Extract, from the records beneath this instruction, each line that contains the word "degrees".

(Dataset items)
=== Begin Enclosure ===

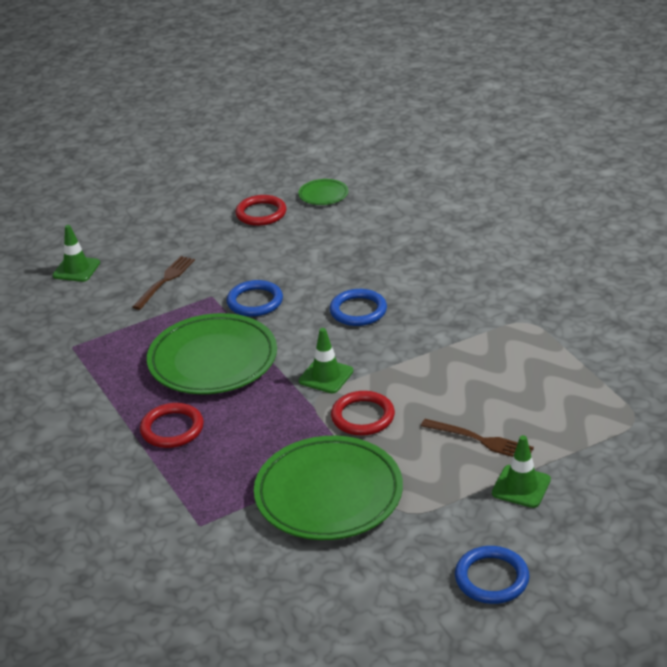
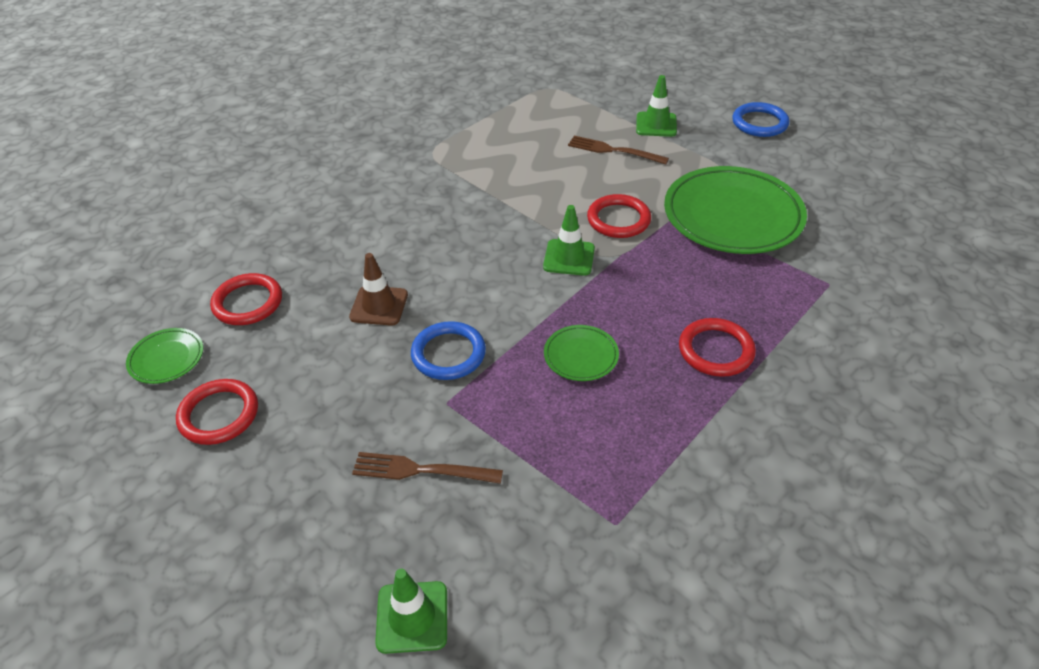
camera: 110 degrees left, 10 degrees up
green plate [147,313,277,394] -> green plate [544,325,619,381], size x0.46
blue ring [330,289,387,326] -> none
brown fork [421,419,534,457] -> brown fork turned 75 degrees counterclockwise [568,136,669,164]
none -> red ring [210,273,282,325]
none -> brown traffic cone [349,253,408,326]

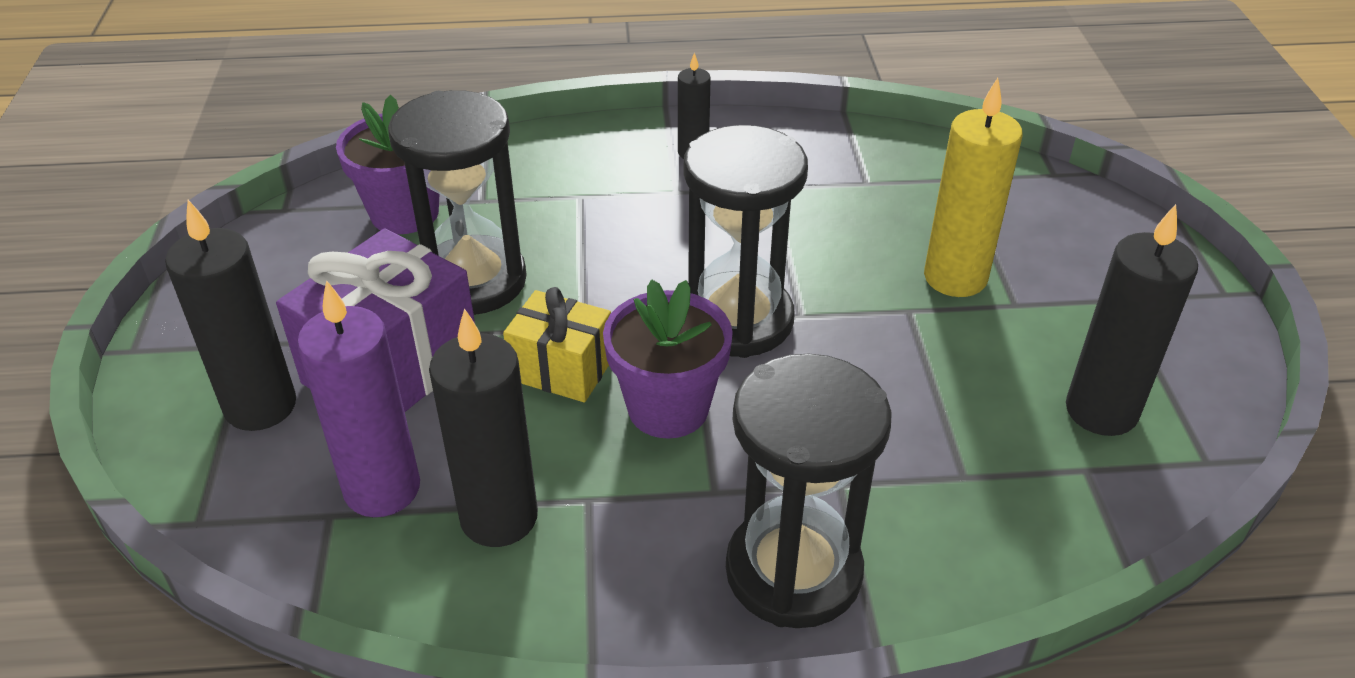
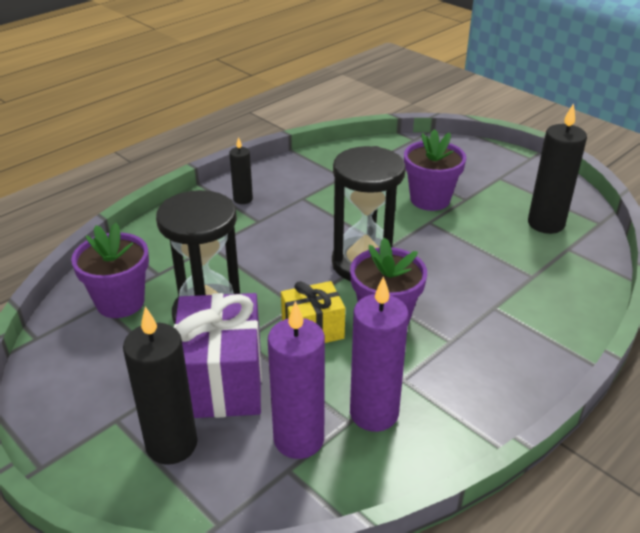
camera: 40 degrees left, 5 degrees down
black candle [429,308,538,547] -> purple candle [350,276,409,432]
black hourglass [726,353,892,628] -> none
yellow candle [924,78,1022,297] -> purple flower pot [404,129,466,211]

=== End Enclosure ===

# Your solution
camera: 110 degrees left, 10 degrees up
brown fork [421,419,534,457] -> brown fork turned 75 degrees counterclockwise [568,136,669,164]
camera: 40 degrees left, 5 degrees down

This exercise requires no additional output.